● Exercise goal
Update these lines by changing every "coordinate" to "point" and leaving everything else unchanged. Leave the pictures out of your answer.
-- Start --
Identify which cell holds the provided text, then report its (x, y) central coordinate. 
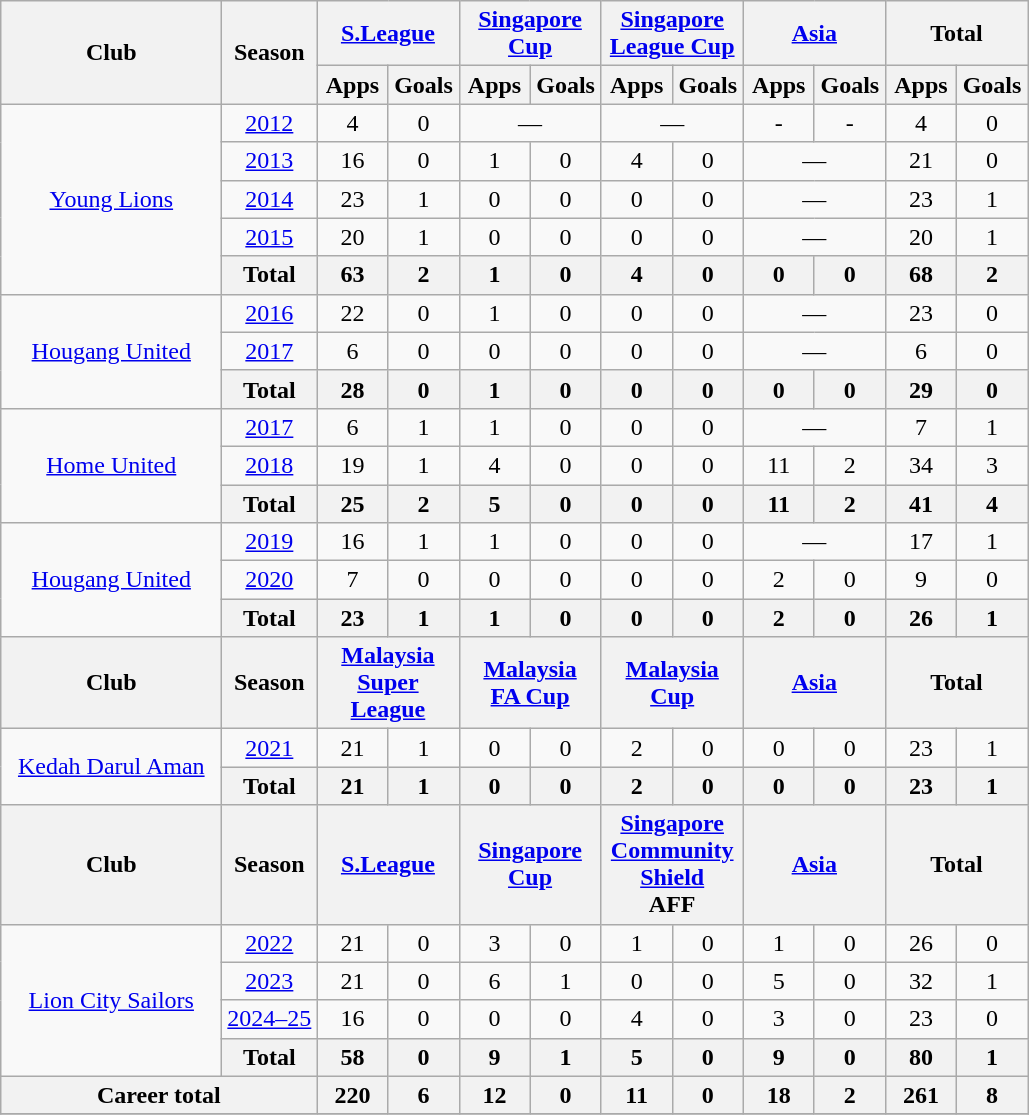
Singapore Community Shield AFF (672, 864)
Young Lions (112, 199)
18 (778, 1095)
80 (920, 1057)
2012 (270, 123)
68 (920, 275)
2020 (270, 580)
25 (352, 503)
Lion City Sailors (112, 1000)
2024–25 (270, 1019)
63 (352, 275)
Malaysia Cup (672, 683)
2023 (270, 981)
2022 (270, 943)
SingaporeLeague Cup (672, 34)
MalaysiaSuper League (388, 683)
Home United (112, 465)
2016 (270, 313)
2018 (270, 465)
MalaysiaFA Cup (530, 683)
2014 (270, 199)
220 (352, 1095)
2013 (270, 161)
28 (352, 389)
17 (920, 542)
Career total (159, 1095)
2021 (270, 748)
22 (352, 313)
41 (920, 503)
19 (352, 465)
58 (352, 1057)
2019 (270, 542)
8 (992, 1095)
32 (920, 981)
34 (920, 465)
Kedah Darul Aman (112, 767)
29 (920, 389)
12 (494, 1095)
261 (920, 1095)
2015 (270, 237)
For the text-containing cell, return its midpoint in [x, y] coordinate format. 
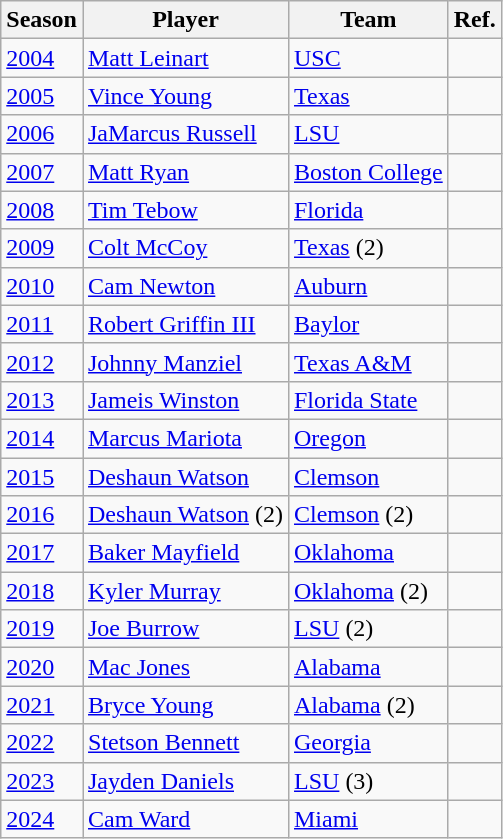
2010 [42, 286]
2014 [42, 438]
LSU [368, 134]
2013 [42, 400]
Texas (2) [368, 248]
Georgia [368, 743]
Tim Tebow [185, 210]
Joe Burrow [185, 629]
2021 [42, 705]
Baker Mayfield [185, 553]
2017 [42, 553]
2004 [42, 58]
Ref. [474, 20]
Bryce Young [185, 705]
Stetson Bennett [185, 743]
Cam Newton [185, 286]
2016 [42, 515]
2006 [42, 134]
Baylor [368, 324]
Mac Jones [185, 667]
Marcus Mariota [185, 438]
Texas A&M [368, 362]
2005 [42, 96]
2020 [42, 667]
Colt McCoy [185, 248]
2011 [42, 324]
Matt Ryan [185, 172]
Clemson [368, 477]
LSU (3) [368, 781]
Oregon [368, 438]
2024 [42, 819]
2008 [42, 210]
Cam Ward [185, 819]
2007 [42, 172]
Robert Griffin III [185, 324]
Oklahoma (2) [368, 591]
Johnny Manziel [185, 362]
Team [368, 20]
Jayden Daniels [185, 781]
Florida State [368, 400]
Vince Young [185, 96]
Auburn [368, 286]
Player [185, 20]
Jameis Winston [185, 400]
Deshaun Watson [185, 477]
Boston College [368, 172]
2018 [42, 591]
Alabama [368, 667]
Clemson (2) [368, 515]
Oklahoma [368, 553]
Texas [368, 96]
Florida [368, 210]
LSU (2) [368, 629]
2012 [42, 362]
Kyler Murray [185, 591]
Miami [368, 819]
JaMarcus Russell [185, 134]
2009 [42, 248]
Matt Leinart [185, 58]
2022 [42, 743]
2015 [42, 477]
2023 [42, 781]
Season [42, 20]
USC [368, 58]
Alabama (2) [368, 705]
Deshaun Watson (2) [185, 515]
2019 [42, 629]
Find where the given text appears and provide that cell's center as (x, y) coordinate. 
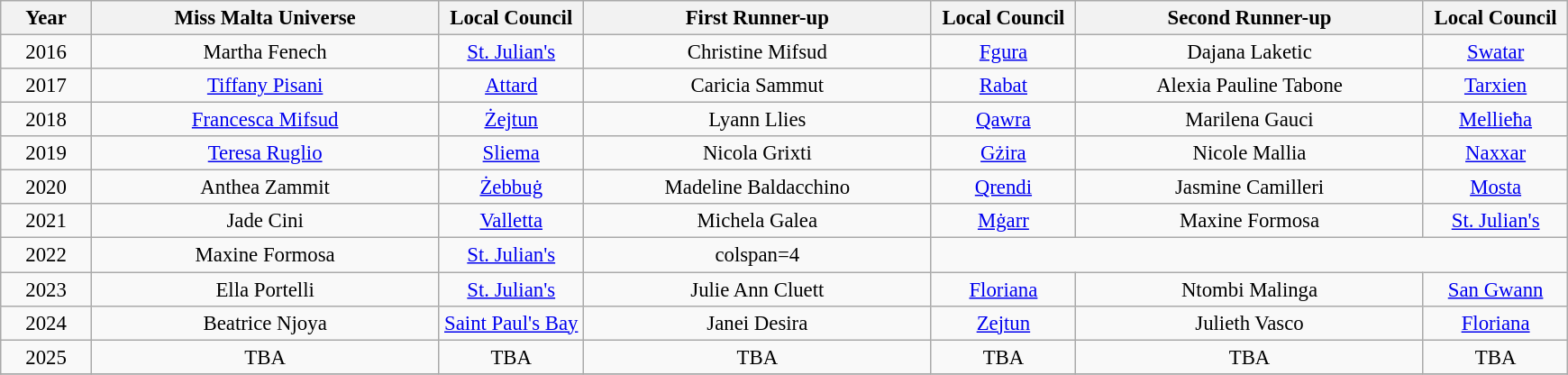
2024 (47, 323)
Saint Paul's Bay (512, 323)
Żebbuġ (512, 187)
Ntombi Malinga (1250, 289)
Naxxar (1496, 153)
Gżira (1004, 153)
Julie Ann Cluett (758, 289)
Anthea Zammit (265, 187)
Qrendi (1004, 187)
Francesca Mifsud (265, 120)
Żejtun (512, 120)
Swatar (1496, 52)
Tiffany Pisani (265, 86)
Jade Cini (265, 221)
Miss Malta Universe (265, 18)
Alexia Pauline Tabone (1250, 86)
2022 (47, 255)
2020 (47, 187)
2019 (47, 153)
2021 (47, 221)
Nicole Mallia (1250, 153)
Year (47, 18)
Beatrice Njoya (265, 323)
Madeline Baldacchino (758, 187)
Christine Mifsud (758, 52)
Teresa Ruglio (265, 153)
Michela Galea (758, 221)
Lyann Llies (758, 120)
Attard (512, 86)
Nicola Grixti (758, 153)
San Gwann (1496, 289)
Zejtun (1004, 323)
First Runner-up (758, 18)
Valletta (512, 221)
Jasmine Camilleri (1250, 187)
2025 (47, 357)
Tarxien (1496, 86)
Second Runner-up (1250, 18)
Marilena Gauci (1250, 120)
2017 (47, 86)
colspan=4 (758, 255)
Martha Fenech (265, 52)
Janei Desira (758, 323)
Sliema (512, 153)
Julieth Vasco (1250, 323)
Ella Portelli (265, 289)
Caricia Sammut (758, 86)
Fgura (1004, 52)
2023 (47, 289)
Mellieħa (1496, 120)
Mġarr (1004, 221)
2016 (47, 52)
Mosta (1496, 187)
Dajana Laketic (1250, 52)
Qawra (1004, 120)
Rabat (1004, 86)
2018 (47, 120)
Locate the cell with the specified text and output its [X, Y] center coordinate. 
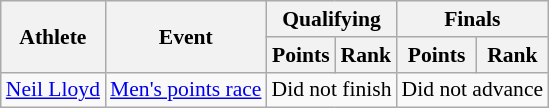
Finals [473, 19]
Neil Lloyd [53, 90]
Qualifying [331, 19]
Did not finish [331, 90]
Men's points race [186, 90]
Did not advance [473, 90]
Athlete [53, 36]
Event [186, 36]
Determine the (X, Y) coordinate at the center of the cell enclosing the given text.  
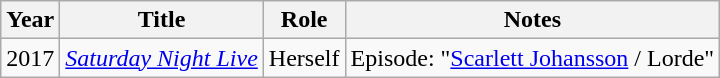
Title (162, 20)
Herself (304, 58)
Role (304, 20)
Saturday Night Live (162, 58)
Episode: "Scarlett Johansson / Lorde" (532, 58)
Notes (532, 20)
Year (30, 20)
2017 (30, 58)
Locate the cell with the specified text and output its (x, y) center coordinate. 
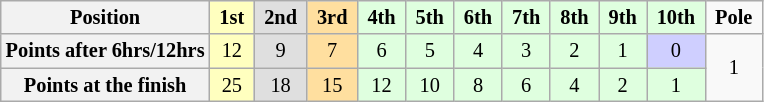
25 (232, 85)
Position (106, 17)
9th (622, 17)
Points after 6hrs/12hrs (106, 51)
7th (526, 17)
1st (232, 17)
8 (478, 85)
5th (430, 17)
10th (676, 17)
15 (332, 85)
10 (430, 85)
3 (526, 51)
18 (280, 85)
7 (332, 51)
5 (430, 51)
6th (478, 17)
Points at the finish (106, 85)
3rd (332, 17)
9 (280, 51)
Pole (734, 17)
2nd (280, 17)
4th (381, 17)
0 (676, 51)
8th (574, 17)
Locate the cell with the specified text and output its (x, y) center coordinate. 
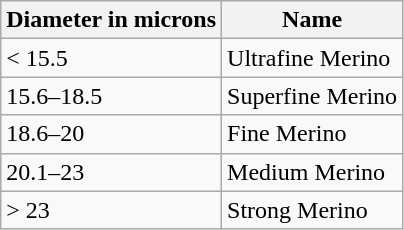
15.6–18.5 (112, 96)
Diameter in microns (112, 20)
Superfine Merino (312, 96)
18.6–20 (112, 134)
Name (312, 20)
Strong Merino (312, 210)
< 15.5 (112, 58)
> 23 (112, 210)
Fine Merino (312, 134)
Ultrafine Merino (312, 58)
20.1–23 (112, 172)
Medium Merino (312, 172)
Return the [x, y] coordinate for the center point of the cell that contains the specified text.  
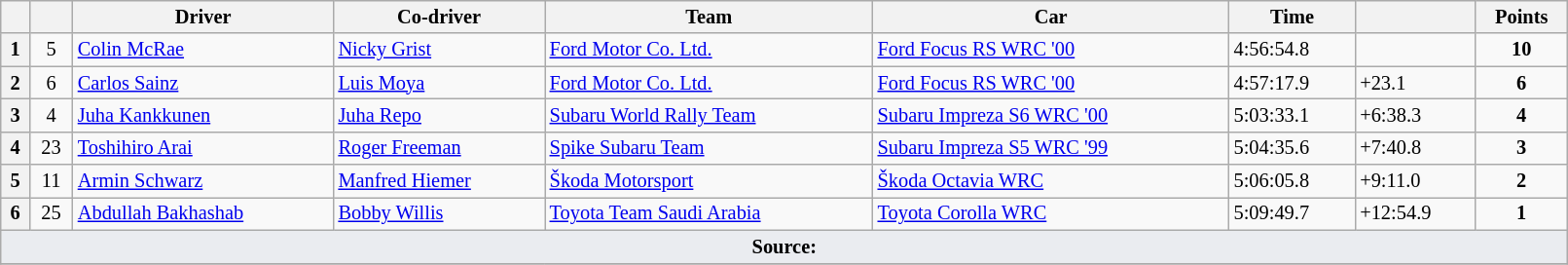
Abdullah Bakhashab [203, 213]
+12:54.9 [1415, 213]
Manfred Hiemer [440, 181]
+23.1 [1415, 83]
+6:38.3 [1415, 115]
Subaru Impreza S5 WRC '99 [1051, 148]
Team [709, 17]
+7:40.8 [1415, 148]
Toyota Team Saudi Arabia [709, 213]
Car [1051, 17]
25 [51, 213]
Luis Moya [440, 83]
Source: [784, 246]
10 [1522, 50]
4:56:54.8 [1293, 50]
Time [1293, 17]
11 [51, 181]
Škoda Motorsport [709, 181]
Juha Kankkunen [203, 115]
Colin McRae [203, 50]
Subaru Impreza S6 WRC '00 [1051, 115]
Bobby Willis [440, 213]
Driver [203, 17]
5:03:33.1 [1293, 115]
Roger Freeman [440, 148]
23 [51, 148]
Nicky Grist [440, 50]
Armin Schwarz [203, 181]
Toyota Corolla WRC [1051, 213]
5:06:05.8 [1293, 181]
Juha Repo [440, 115]
Toshihiro Arai [203, 148]
Spike Subaru Team [709, 148]
+9:11.0 [1415, 181]
Subaru World Rally Team [709, 115]
Points [1522, 17]
Škoda Octavia WRC [1051, 181]
Co-driver [440, 17]
5:09:49.7 [1293, 213]
4:57:17.9 [1293, 83]
5:04:35.6 [1293, 148]
Carlos Sainz [203, 83]
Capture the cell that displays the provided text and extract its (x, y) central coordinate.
-- End --
● Finished task
Identify which cell holds the provided text, then report its (x, y) central point. 
Singapore Community Shield AFF (672, 864)
Young Lions (112, 199)
18 (778, 1095)
80 (920, 1057)
2012 (270, 123)
68 (920, 275)
2020 (270, 580)
25 (352, 503)
Lion City Sailors (112, 1000)
2024–25 (270, 1019)
63 (352, 275)
Malaysia Cup (672, 683)
2023 (270, 981)
2022 (270, 943)
SingaporeLeague Cup (672, 34)
MalaysiaSuper League (388, 683)
Home United (112, 465)
2016 (270, 313)
2018 (270, 465)
MalaysiaFA Cup (530, 683)
2014 (270, 199)
220 (352, 1095)
2013 (270, 161)
28 (352, 389)
17 (920, 542)
Career total (159, 1095)
2021 (270, 748)
22 (352, 313)
41 (920, 503)
19 (352, 465)
58 (352, 1057)
2019 (270, 542)
8 (992, 1095)
32 (920, 981)
34 (920, 465)
Kedah Darul Aman (112, 767)
29 (920, 389)
12 (494, 1095)
261 (920, 1095)
2015 (270, 237)
For the text-containing cell, return its midpoint in [x, y] point format. 
2010 [42, 286]
2014 [42, 438]
LSU [368, 134]
2013 [42, 400]
Texas (2) [368, 248]
Georgia [368, 743]
Tim Tebow [185, 210]
Joe Burrow [185, 629]
2021 [42, 705]
Baker Mayfield [185, 553]
2017 [42, 553]
2004 [42, 58]
Ref. [474, 20]
Bryce Young [185, 705]
Stetson Bennett [185, 743]
Cam Newton [185, 286]
2016 [42, 515]
2006 [42, 134]
Baylor [368, 324]
Mac Jones [185, 667]
Marcus Mariota [185, 438]
Texas A&M [368, 362]
2005 [42, 96]
2020 [42, 667]
Colt McCoy [185, 248]
2011 [42, 324]
Matt Ryan [185, 172]
Clemson [368, 477]
LSU (3) [368, 781]
Oregon [368, 438]
2024 [42, 819]
2008 [42, 210]
Cam Ward [185, 819]
2007 [42, 172]
Robert Griffin III [185, 324]
Oklahoma (2) [368, 591]
Johnny Manziel [185, 362]
Team [368, 20]
Jayden Daniels [185, 781]
Florida State [368, 400]
Vince Young [185, 96]
Auburn [368, 286]
Player [185, 20]
Jameis Winston [185, 400]
Deshaun Watson [185, 477]
Boston College [368, 172]
2018 [42, 591]
Alabama [368, 667]
Clemson (2) [368, 515]
Oklahoma [368, 553]
Texas [368, 96]
Florida [368, 210]
LSU (2) [368, 629]
2012 [42, 362]
Kyler Murray [185, 591]
Miami [368, 819]
JaMarcus Russell [185, 134]
2009 [42, 248]
Matt Leinart [185, 58]
2022 [42, 743]
2015 [42, 477]
2023 [42, 781]
Season [42, 20]
USC [368, 58]
Alabama (2) [368, 705]
Deshaun Watson (2) [185, 515]
2019 [42, 629]
Find where the given text appears and provide that cell's center as (x, y) point. 
2024 (47, 323)
Saint Paul's Bay (512, 323)
Żebbuġ (512, 187)
Ntombi Malinga (1250, 289)
Naxxar (1496, 153)
Gżira (1004, 153)
Julie Ann Cluett (758, 289)
Anthea Zammit (265, 187)
Qrendi (1004, 187)
Francesca Mifsud (265, 120)
Żejtun (512, 120)
Swatar (1496, 52)
Tiffany Pisani (265, 86)
Jade Cini (265, 221)
Miss Malta Universe (265, 18)
Alexia Pauline Tabone (1250, 86)
2022 (47, 255)
2020 (47, 187)
2019 (47, 153)
2021 (47, 221)
Nicole Mallia (1250, 153)
Year (47, 18)
Beatrice Njoya (265, 323)
Madeline Baldacchino (758, 187)
Christine Mifsud (758, 52)
Teresa Ruglio (265, 153)
Michela Galea (758, 221)
Lyann Llies (758, 120)
Attard (512, 86)
Nicola Grixti (758, 153)
San Gwann (1496, 289)
Zejtun (1004, 323)
First Runner-up (758, 18)
Valletta (512, 221)
Jasmine Camilleri (1250, 187)
2025 (47, 357)
Tarxien (1496, 86)
Second Runner-up (1250, 18)
Marilena Gauci (1250, 120)
2017 (47, 86)
colspan=4 (758, 255)
Martha Fenech (265, 52)
Janei Desira (758, 323)
Sliema (512, 153)
Julieth Vasco (1250, 323)
Ella Portelli (265, 289)
Caricia Sammut (758, 86)
Fgura (1004, 52)
2023 (47, 289)
Mellieħa (1496, 120)
Mġarr (1004, 221)
2016 (47, 52)
Mosta (1496, 187)
Dajana Laketic (1250, 52)
Qawra (1004, 120)
Rabat (1004, 86)
2018 (47, 120)
Locate the cell with the specified text and output its [X, Y] center point. 
Finals [473, 19]
Neil Lloyd [53, 90]
Qualifying [331, 19]
Did not finish [331, 90]
Men's points race [186, 90]
Did not advance [473, 90]
Athlete [53, 36]
Event [186, 36]
Determine the (X, Y) point at the center of the cell enclosing the given text.  
Title (162, 20)
Herself (304, 58)
Role (304, 20)
Saturday Night Live (162, 58)
Episode: "Scarlett Johansson / Lorde" (532, 58)
Notes (532, 20)
Year (30, 20)
2017 (30, 58)
Locate the cell with the specified text and output its (x, y) center point. 
25 (232, 85)
Position (106, 17)
9th (622, 17)
Points after 6hrs/12hrs (106, 51)
7th (526, 17)
1st (232, 17)
8 (478, 85)
5th (430, 17)
10th (676, 17)
15 (332, 85)
10 (430, 85)
3 (526, 51)
18 (280, 85)
7 (332, 51)
5 (430, 51)
6th (478, 17)
Points at the finish (106, 85)
3rd (332, 17)
9 (280, 51)
Pole (734, 17)
2nd (280, 17)
4th (381, 17)
0 (676, 51)
8th (574, 17)
Locate the cell with the specified text and output its (x, y) center point. 
15.6–18.5 (112, 96)
Diameter in microns (112, 20)
Superfine Merino (312, 96)
18.6–20 (112, 134)
Name (312, 20)
Strong Merino (312, 210)
< 15.5 (112, 58)
> 23 (112, 210)
Fine Merino (312, 134)
Ultrafine Merino (312, 58)
20.1–23 (112, 172)
Medium Merino (312, 172)
Return the [x, y] point for the center point of the cell that contains the specified text.  
Abdullah Bakhashab [203, 213]
+12:54.9 [1415, 213]
Manfred Hiemer [440, 181]
+23.1 [1415, 83]
+6:38.3 [1415, 115]
Subaru Impreza S5 WRC '99 [1051, 148]
Team [709, 17]
+7:40.8 [1415, 148]
Toyota Team Saudi Arabia [709, 213]
Car [1051, 17]
25 [51, 213]
Luis Moya [440, 83]
Source: [784, 246]
10 [1522, 50]
4:56:54.8 [1293, 50]
Time [1293, 17]
11 [51, 181]
Škoda Motorsport [709, 181]
Juha Kankkunen [203, 115]
Colin McRae [203, 50]
Subaru Impreza S6 WRC '00 [1051, 115]
Bobby Willis [440, 213]
Driver [203, 17]
5:03:33.1 [1293, 115]
Roger Freeman [440, 148]
23 [51, 148]
Nicky Grist [440, 50]
Armin Schwarz [203, 181]
Toyota Corolla WRC [1051, 213]
5:06:05.8 [1293, 181]
Juha Repo [440, 115]
Toshihiro Arai [203, 148]
Spike Subaru Team [709, 148]
+9:11.0 [1415, 181]
Subaru World Rally Team [709, 115]
Points [1522, 17]
Škoda Octavia WRC [1051, 181]
Co-driver [440, 17]
5:09:49.7 [1293, 213]
4:57:17.9 [1293, 83]
5:04:35.6 [1293, 148]
Carlos Sainz [203, 83]
Capture the cell that displays the provided text and extract its (x, y) central point.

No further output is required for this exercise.